▸ **YOUR ASSIGNMENT**
Output the entries below exactly, from the first line to the line holding "R10: 22k (N10, N13) -> 2k (N10, N13)", both included.

Before-and-after change data
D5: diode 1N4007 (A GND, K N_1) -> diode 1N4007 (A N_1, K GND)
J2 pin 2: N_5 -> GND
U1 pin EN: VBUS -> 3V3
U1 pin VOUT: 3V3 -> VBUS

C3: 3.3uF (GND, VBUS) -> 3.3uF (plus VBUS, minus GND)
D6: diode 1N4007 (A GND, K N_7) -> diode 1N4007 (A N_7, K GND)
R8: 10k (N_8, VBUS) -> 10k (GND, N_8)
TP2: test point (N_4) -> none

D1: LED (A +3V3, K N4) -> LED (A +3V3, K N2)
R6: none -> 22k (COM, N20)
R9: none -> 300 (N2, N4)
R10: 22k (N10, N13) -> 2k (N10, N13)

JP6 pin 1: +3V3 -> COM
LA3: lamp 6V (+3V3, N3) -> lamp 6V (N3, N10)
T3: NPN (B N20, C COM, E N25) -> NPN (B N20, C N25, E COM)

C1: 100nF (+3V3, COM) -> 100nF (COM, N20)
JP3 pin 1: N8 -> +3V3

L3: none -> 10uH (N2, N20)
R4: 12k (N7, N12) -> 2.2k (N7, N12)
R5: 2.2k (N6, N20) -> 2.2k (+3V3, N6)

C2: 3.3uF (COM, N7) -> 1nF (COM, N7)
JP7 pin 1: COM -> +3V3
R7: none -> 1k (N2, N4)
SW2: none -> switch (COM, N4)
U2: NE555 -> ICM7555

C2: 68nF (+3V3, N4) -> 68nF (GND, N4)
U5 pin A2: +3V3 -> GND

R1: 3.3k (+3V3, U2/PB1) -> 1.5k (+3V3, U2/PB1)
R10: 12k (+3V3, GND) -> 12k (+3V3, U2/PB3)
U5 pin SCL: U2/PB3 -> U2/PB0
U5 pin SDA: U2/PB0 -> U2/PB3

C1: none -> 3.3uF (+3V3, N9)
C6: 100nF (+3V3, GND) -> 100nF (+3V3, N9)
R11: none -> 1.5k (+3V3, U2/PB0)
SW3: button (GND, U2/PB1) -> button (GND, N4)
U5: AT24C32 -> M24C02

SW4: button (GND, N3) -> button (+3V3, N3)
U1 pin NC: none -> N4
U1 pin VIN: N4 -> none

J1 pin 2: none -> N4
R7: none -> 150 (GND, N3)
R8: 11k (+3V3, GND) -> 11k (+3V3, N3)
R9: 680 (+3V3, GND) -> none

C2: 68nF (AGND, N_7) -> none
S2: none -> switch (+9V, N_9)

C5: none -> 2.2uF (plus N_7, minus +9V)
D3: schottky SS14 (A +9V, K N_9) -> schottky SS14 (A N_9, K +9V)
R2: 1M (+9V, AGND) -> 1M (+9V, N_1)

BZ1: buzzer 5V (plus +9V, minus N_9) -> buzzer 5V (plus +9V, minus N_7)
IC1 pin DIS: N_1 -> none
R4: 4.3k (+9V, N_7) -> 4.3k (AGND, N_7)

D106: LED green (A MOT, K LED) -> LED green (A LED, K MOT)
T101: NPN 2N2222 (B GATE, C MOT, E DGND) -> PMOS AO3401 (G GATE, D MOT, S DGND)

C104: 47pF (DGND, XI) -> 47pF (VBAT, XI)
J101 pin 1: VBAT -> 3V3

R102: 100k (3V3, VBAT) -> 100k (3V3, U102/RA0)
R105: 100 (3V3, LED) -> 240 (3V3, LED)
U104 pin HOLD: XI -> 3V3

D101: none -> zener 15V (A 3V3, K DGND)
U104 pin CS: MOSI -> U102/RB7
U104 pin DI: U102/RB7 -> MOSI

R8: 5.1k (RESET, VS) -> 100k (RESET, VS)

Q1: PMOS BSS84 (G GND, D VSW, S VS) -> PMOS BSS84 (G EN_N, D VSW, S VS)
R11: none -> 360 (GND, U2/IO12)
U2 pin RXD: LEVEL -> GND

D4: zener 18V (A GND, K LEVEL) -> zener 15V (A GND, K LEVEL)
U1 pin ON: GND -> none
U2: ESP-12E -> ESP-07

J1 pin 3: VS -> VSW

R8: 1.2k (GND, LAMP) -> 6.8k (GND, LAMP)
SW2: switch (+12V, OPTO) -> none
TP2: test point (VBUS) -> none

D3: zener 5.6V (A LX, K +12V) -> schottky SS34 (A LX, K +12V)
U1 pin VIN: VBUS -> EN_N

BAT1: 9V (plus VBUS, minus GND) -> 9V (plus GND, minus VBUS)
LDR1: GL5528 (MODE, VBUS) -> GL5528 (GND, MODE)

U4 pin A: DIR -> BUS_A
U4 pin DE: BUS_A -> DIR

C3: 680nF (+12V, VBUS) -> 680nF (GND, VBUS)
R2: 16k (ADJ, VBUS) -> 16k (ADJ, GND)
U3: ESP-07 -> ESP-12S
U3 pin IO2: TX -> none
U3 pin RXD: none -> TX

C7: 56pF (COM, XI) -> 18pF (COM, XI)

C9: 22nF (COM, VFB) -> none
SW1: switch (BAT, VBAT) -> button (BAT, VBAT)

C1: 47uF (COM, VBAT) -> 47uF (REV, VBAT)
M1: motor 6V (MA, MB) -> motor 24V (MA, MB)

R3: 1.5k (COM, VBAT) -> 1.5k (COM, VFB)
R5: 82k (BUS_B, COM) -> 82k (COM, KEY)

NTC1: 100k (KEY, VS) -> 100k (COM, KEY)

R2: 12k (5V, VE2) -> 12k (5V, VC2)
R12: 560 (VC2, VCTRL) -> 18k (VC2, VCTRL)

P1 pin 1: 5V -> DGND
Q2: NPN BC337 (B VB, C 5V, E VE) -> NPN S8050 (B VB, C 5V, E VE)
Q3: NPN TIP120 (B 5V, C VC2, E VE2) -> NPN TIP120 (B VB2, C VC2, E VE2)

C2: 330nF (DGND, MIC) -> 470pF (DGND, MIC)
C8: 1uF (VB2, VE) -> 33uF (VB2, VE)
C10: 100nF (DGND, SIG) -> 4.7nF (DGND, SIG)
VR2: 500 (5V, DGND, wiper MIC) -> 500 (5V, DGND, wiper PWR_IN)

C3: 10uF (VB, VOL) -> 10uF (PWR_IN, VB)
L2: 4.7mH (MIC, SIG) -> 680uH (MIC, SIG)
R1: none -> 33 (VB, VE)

▸ **REPLY**
D5: diode 1N4007 (A GND, K N_1) -> diode 1N4007 (A N_1, K GND)
J2 pin 2: N_5 -> GND
U1 pin EN: VBUS -> 3V3
U1 pin VOUT: 3V3 -> VBUS

C3: 3.3uF (GND, VBUS) -> 3.3uF (plus VBUS, minus GND)
D6: diode 1N4007 (A GND, K N_7) -> diode 1N4007 (A N_7, K GND)
R8: 10k (N_8, VBUS) -> 10k (GND, N_8)
TP2: test point (N_4) -> none

D1: LED (A +3V3, K N4) -> LED (A +3V3, K N2)
R6: none -> 22k (COM, N20)
R9: none -> 300 (N2, N4)
R10: 22k (N10, N13) -> 2k (N10, N13)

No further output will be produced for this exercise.